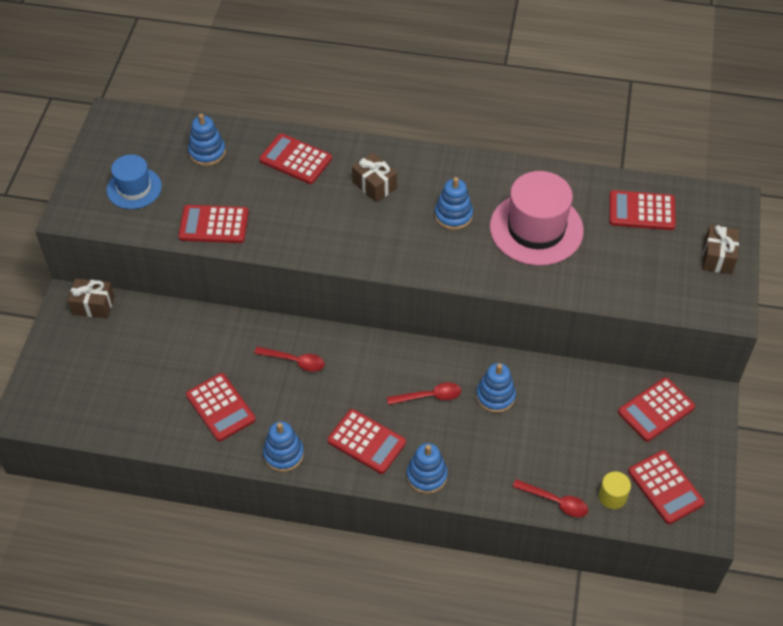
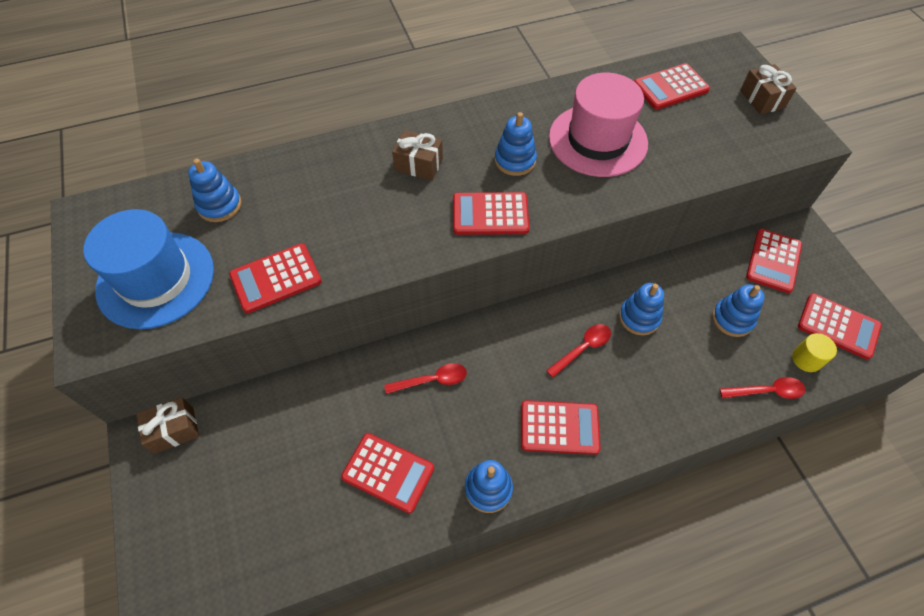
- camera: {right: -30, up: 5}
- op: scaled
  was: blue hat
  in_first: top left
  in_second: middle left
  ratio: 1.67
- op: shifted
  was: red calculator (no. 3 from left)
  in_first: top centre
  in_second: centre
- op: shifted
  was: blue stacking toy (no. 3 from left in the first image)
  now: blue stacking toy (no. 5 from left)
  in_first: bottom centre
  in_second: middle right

> [Aim of the exercise]:
Without the pictures, transcribe the listing exactly as it stands.

> [Response to this task]:
- camera: {right: -30, up: 5}
- op: scaled
  was: blue hat
  in_first: top left
  in_second: middle left
  ratio: 1.67
- op: shifted
  was: red calculator (no. 3 from left)
  in_first: top centre
  in_second: centre
- op: shifted
  was: blue stacking toy (no. 3 from left in the first image)
  now: blue stacking toy (no. 5 from left)
  in_first: bottom centre
  in_second: middle right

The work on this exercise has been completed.